DATA EXTRACT:
+--

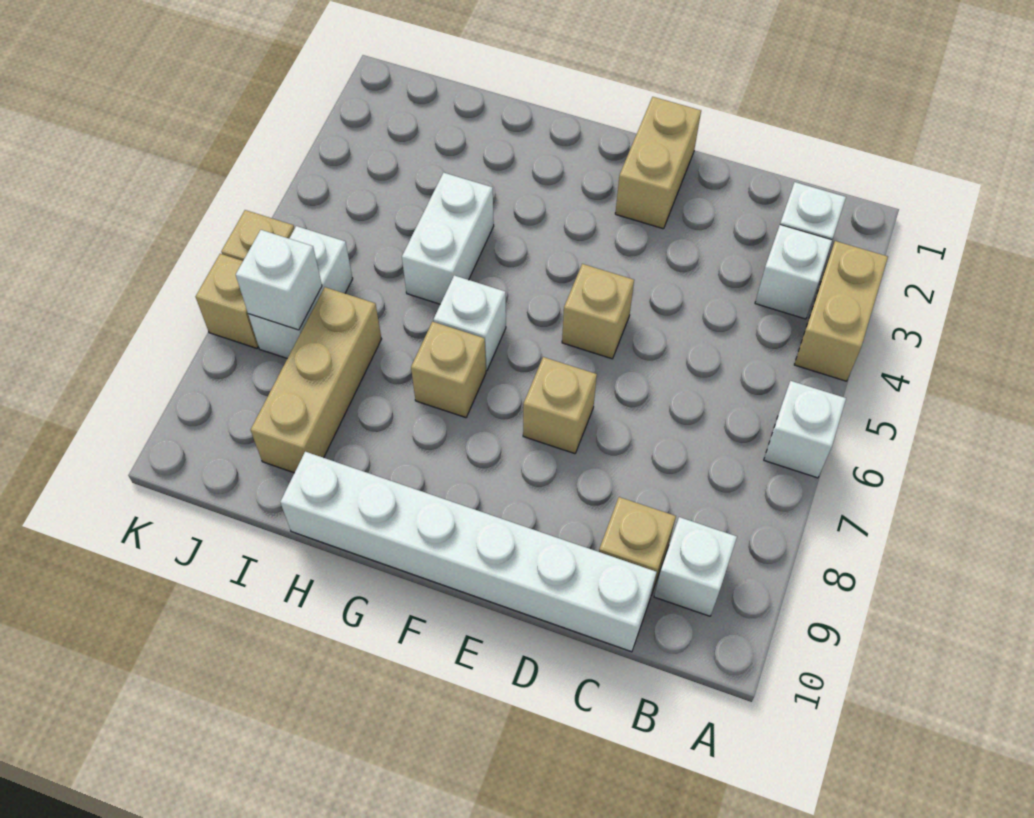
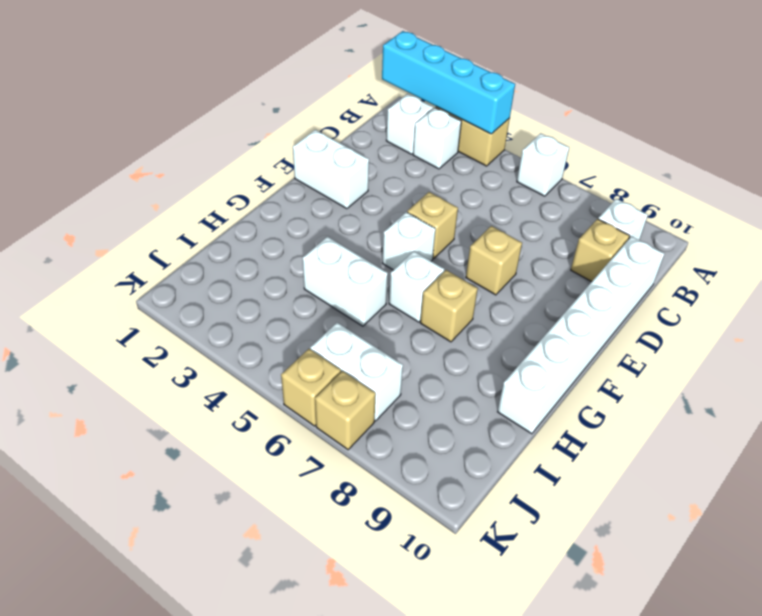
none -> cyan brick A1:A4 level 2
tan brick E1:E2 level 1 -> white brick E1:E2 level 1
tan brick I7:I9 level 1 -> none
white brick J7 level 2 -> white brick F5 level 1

+--

PROBLEM REQUIREMENTS:
Write out the whole listing exactly, and drop the pictures.

RESPONSE TO THIS TASK:
none -> cyan brick A1:A4 level 2
tan brick E1:E2 level 1 -> white brick E1:E2 level 1
tan brick I7:I9 level 1 -> none
white brick J7 level 2 -> white brick F5 level 1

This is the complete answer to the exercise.